### WORK ORDER
What you return must match the records word for word, except that images are dropped.

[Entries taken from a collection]
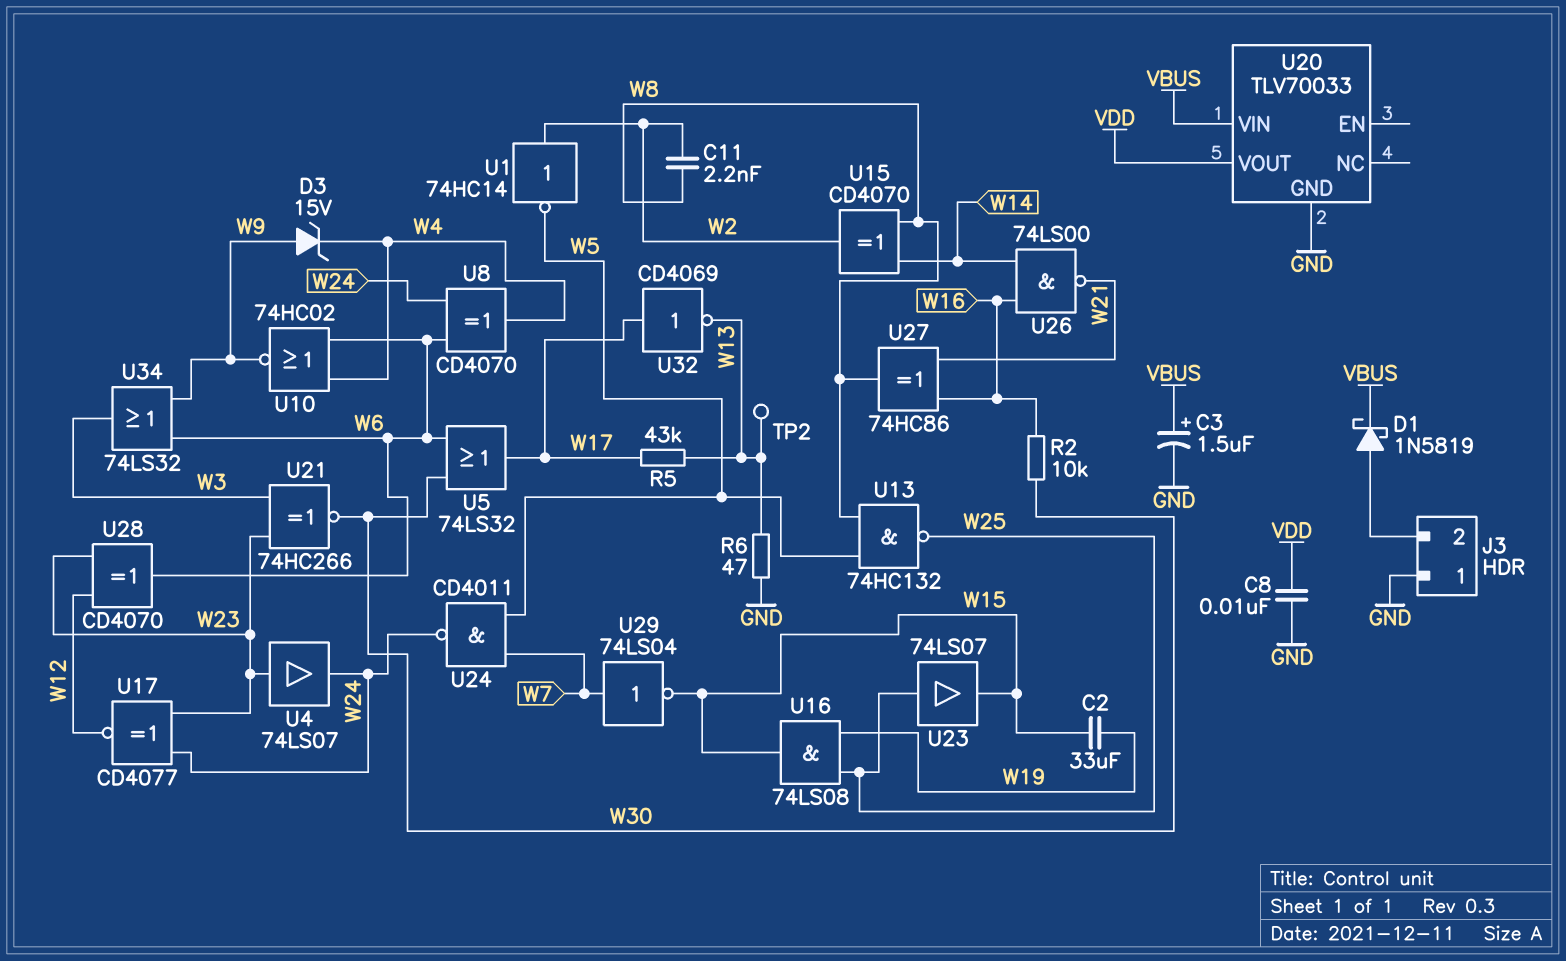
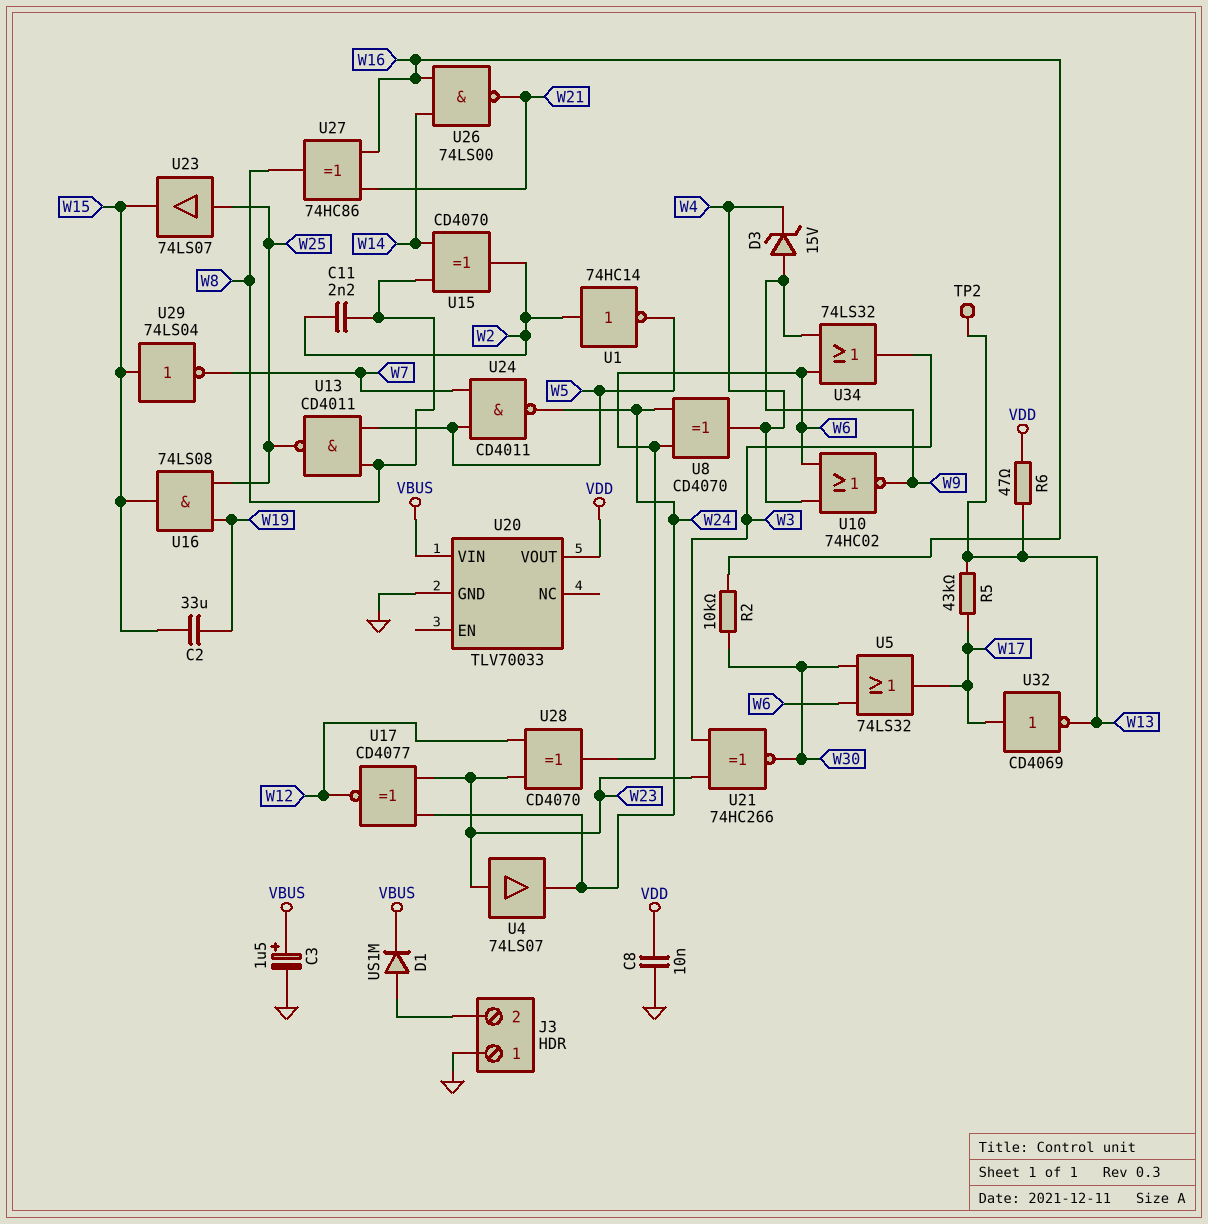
D1: schottky 1N5819 (A J3/2, K VBUS) -> diode US1M (A J3/2, K VBUS)
R6: 47 (GND, W13) -> 47 (VDD, W13)
U13: NAND 74HC132 (in W5, in W8, out W25) -> NAND CD4011 (in W5, in W8, out W25)
U29: NOT 74LS04 (in W7, out W15) -> NOT 74LS04 (in W15, out W7)

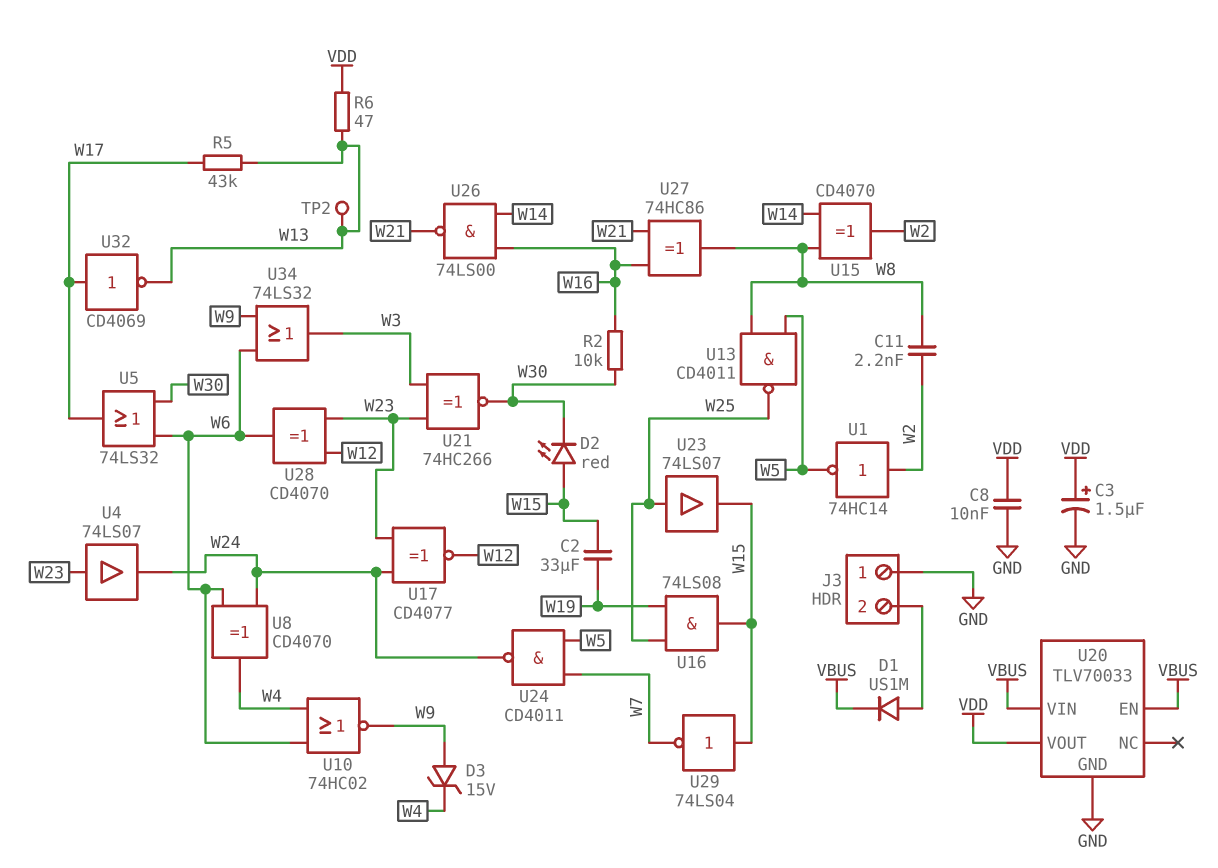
C3: 1.5uF (plus VBUS, minus GND) -> 1.5uF (plus VDD, minus GND)
D2: none -> LED red (A W15, K W30)
U20 pin EN: none -> VBUS

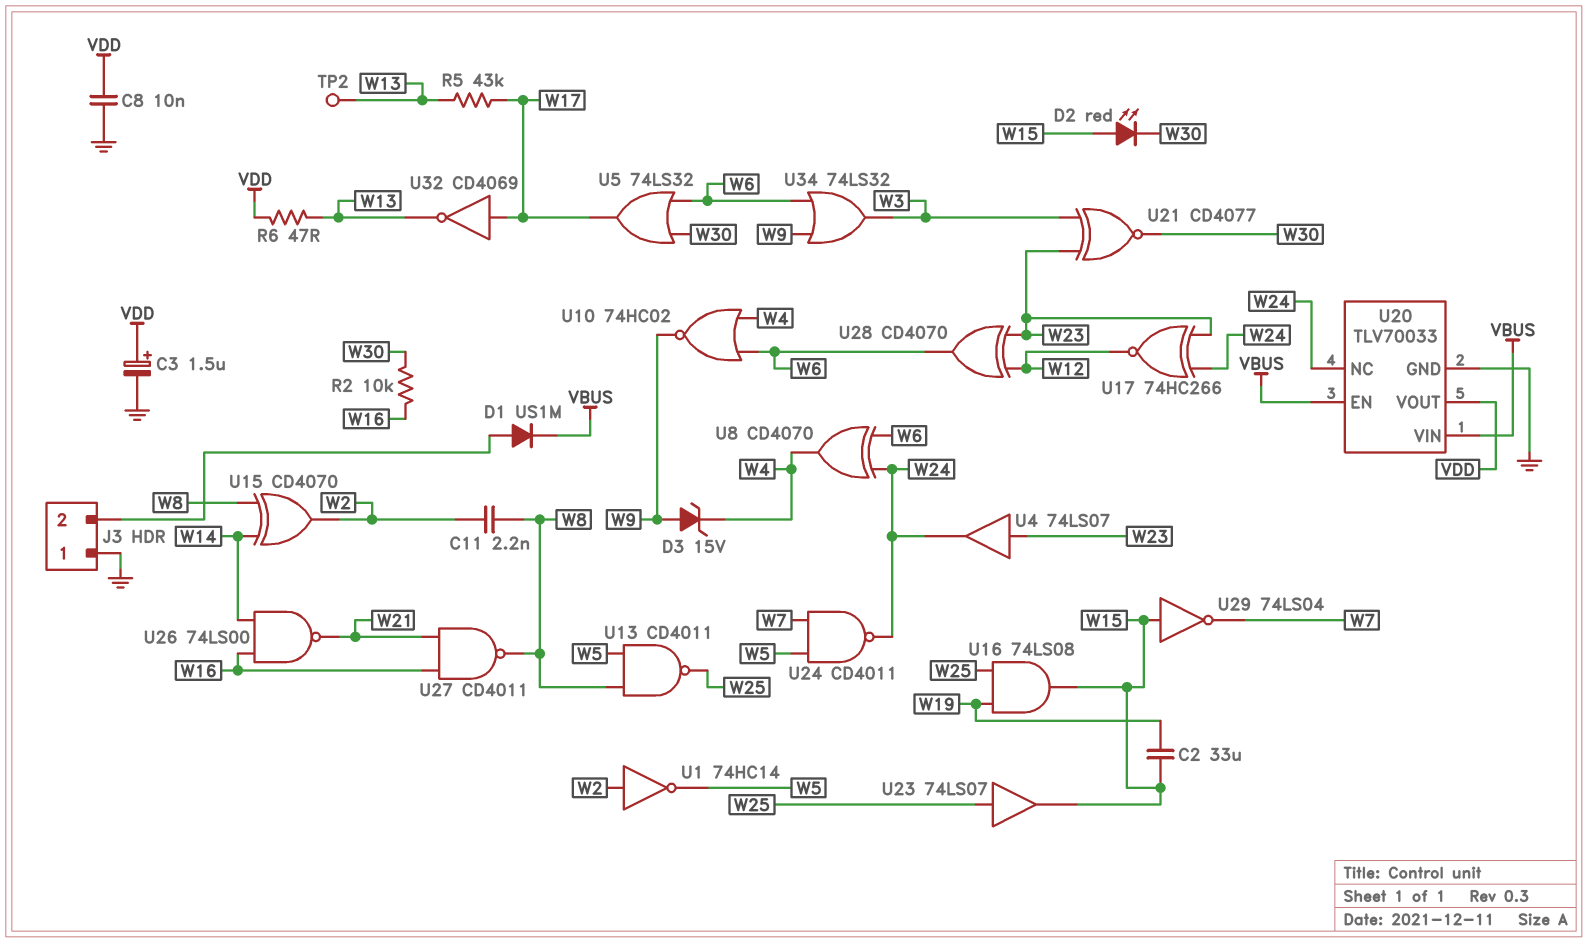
U17: XNOR CD4077 (in W23, in W24, out W12) -> XNOR 74HC266 (in W23, in W24, out W12)
U20 pin NC: none -> W24
U21: XNOR 74HC266 (in W3, in W23, out W30) -> XNOR CD4077 (in W3, in W23, out W30)
U27: XOR 74HC86 (in W16, in W21, out W8) -> NAND CD4011 (in W16, in W21, out W8)

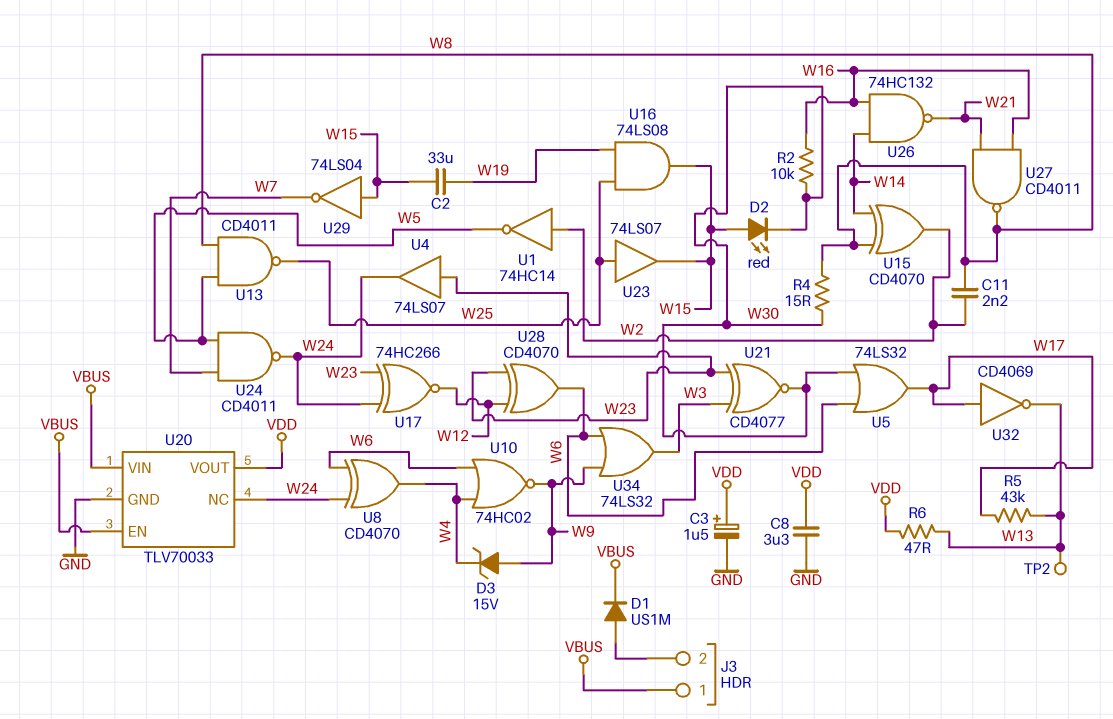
C8: 10nF (GND, VDD) -> 3.3uF (GND, VDD)
J3 pin 1: GND -> VBUS
R4: none -> 15 (W8, W30)
U26: NAND 74LS00 (in W14, in W16, out W21) -> NAND 74HC132 (in W14, in W16, out W21)

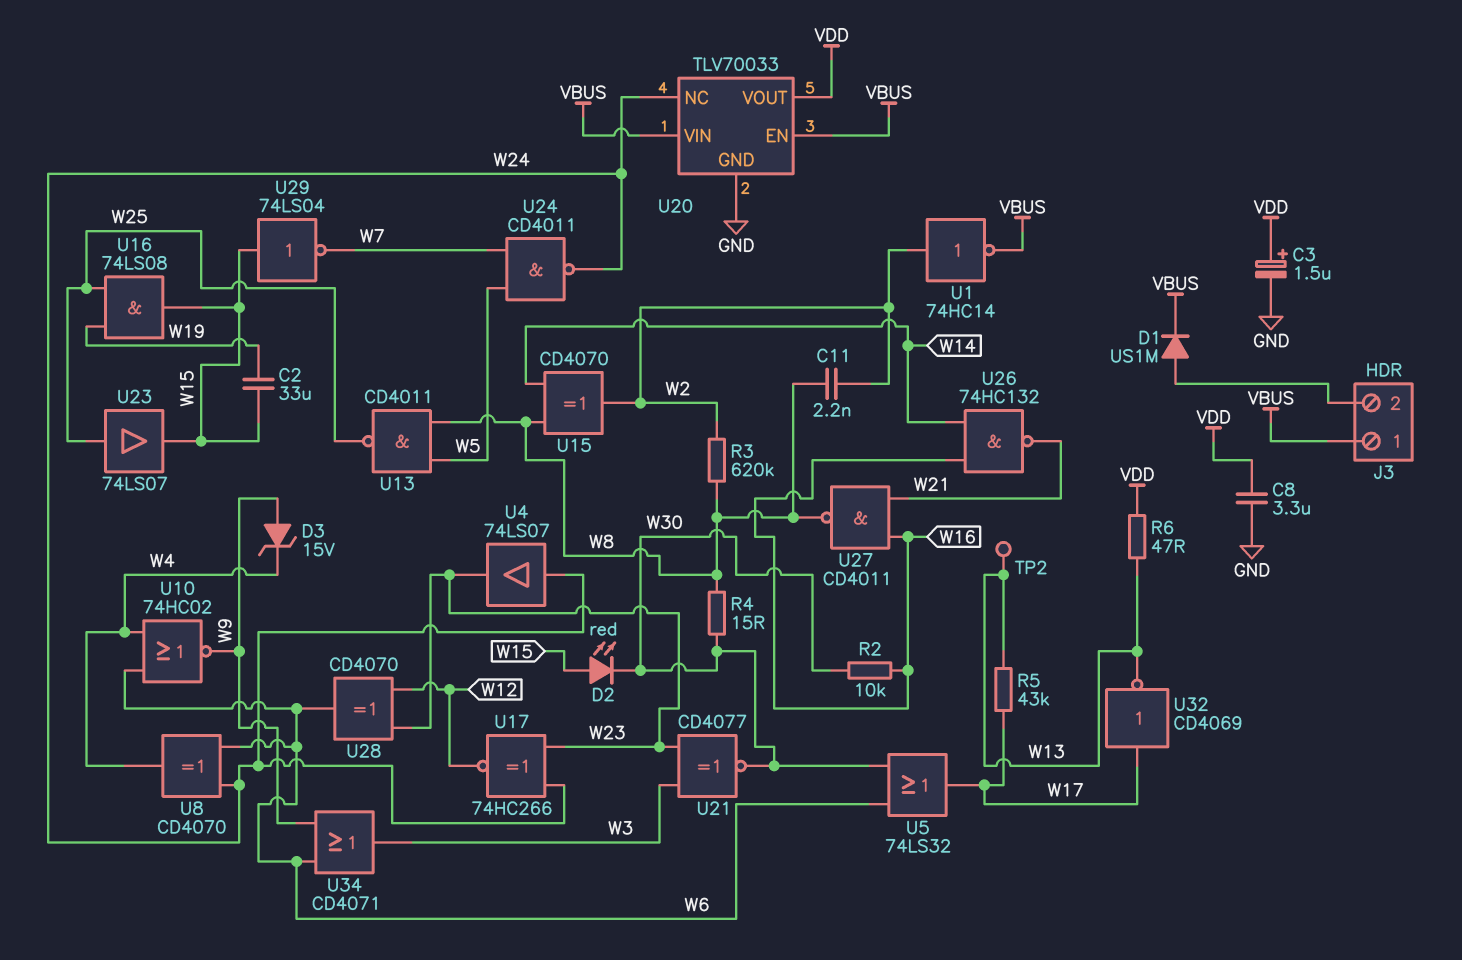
R3: none -> 620k (W2, W8)
U1: NOT 74HC14 (in W2, out W5) -> NOT 74HC14 (in W2, out VBUS)
U4: buffer 74LS07 (in W23, out W24) -> buffer 74LS07 (in W24, out W23)
U34: OR 74LS32 (in W6, in W9, out W3) -> OR CD4071 (in W6, in W9, out W3)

### TASK OUTPUT
D1: schottky 1N5819 (A J3/2, K VBUS) -> diode US1M (A J3/2, K VBUS)
R6: 47 (GND, W13) -> 47 (VDD, W13)
U13: NAND 74HC132 (in W5, in W8, out W25) -> NAND CD4011 (in W5, in W8, out W25)
U29: NOT 74LS04 (in W7, out W15) -> NOT 74LS04 (in W15, out W7)

C3: 1.5uF (plus VBUS, minus GND) -> 1.5uF (plus VDD, minus GND)
D2: none -> LED red (A W15, K W30)
U20 pin EN: none -> VBUS

U17: XNOR CD4077 (in W23, in W24, out W12) -> XNOR 74HC266 (in W23, in W24, out W12)
U20 pin NC: none -> W24
U21: XNOR 74HC266 (in W3, in W23, out W30) -> XNOR CD4077 (in W3, in W23, out W30)
U27: XOR 74HC86 (in W16, in W21, out W8) -> NAND CD4011 (in W16, in W21, out W8)

C8: 10nF (GND, VDD) -> 3.3uF (GND, VDD)
J3 pin 1: GND -> VBUS
R4: none -> 15 (W8, W30)
U26: NAND 74LS00 (in W14, in W16, out W21) -> NAND 74HC132 (in W14, in W16, out W21)

R3: none -> 620k (W2, W8)
U1: NOT 74HC14 (in W2, out W5) -> NOT 74HC14 (in W2, out VBUS)
U4: buffer 74LS07 (in W23, out W24) -> buffer 74LS07 (in W24, out W23)
U34: OR 74LS32 (in W6, in W9, out W3) -> OR CD4071 (in W6, in W9, out W3)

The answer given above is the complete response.